#### Exercise data
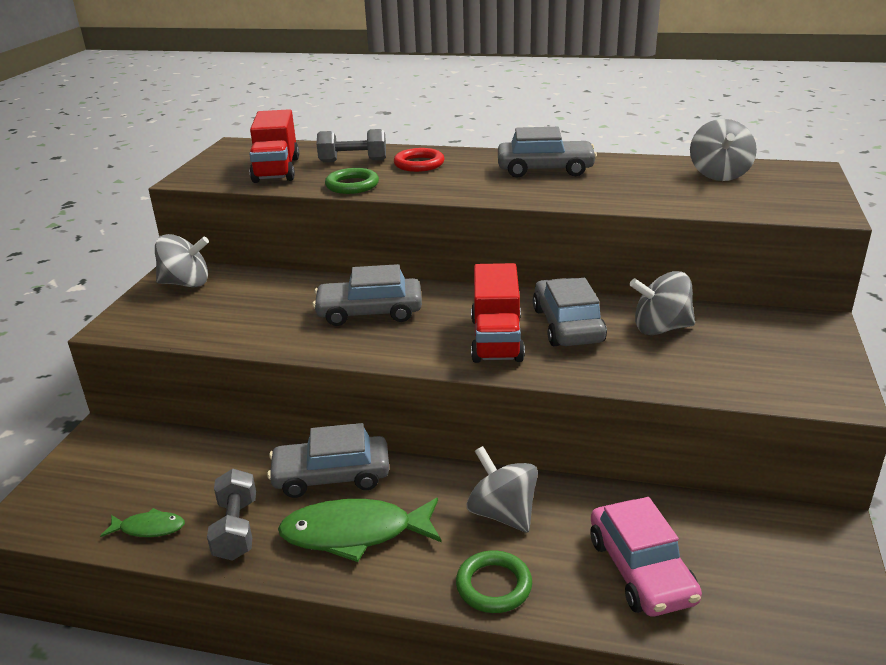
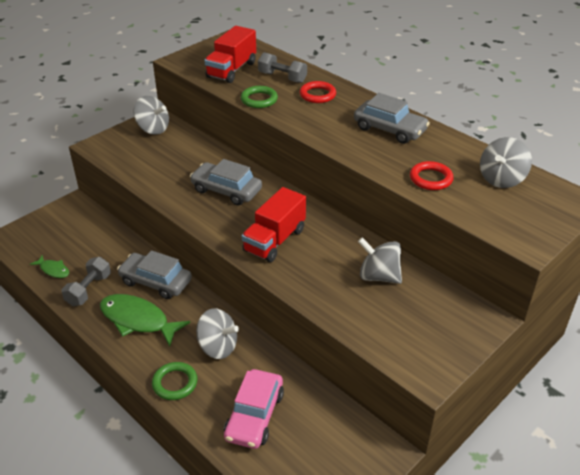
camera: 30 degrees right, 10 degrees up
(502, 514) = (218, 347): grey spinning top -> grey spinning top turned 120 degrees clockwise
(567, 325) = (325, 248): grey car -> none
(652, 194) = (431, 179): none -> red ring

#### Exercise instructions
What the task needs is the material above repeated exactly, pictures excepted.

#### Answer to this task
camera: 30 degrees right, 10 degrees up
(502, 514) = (218, 347): grey spinning top -> grey spinning top turned 120 degrees clockwise
(567, 325) = (325, 248): grey car -> none
(652, 194) = (431, 179): none -> red ring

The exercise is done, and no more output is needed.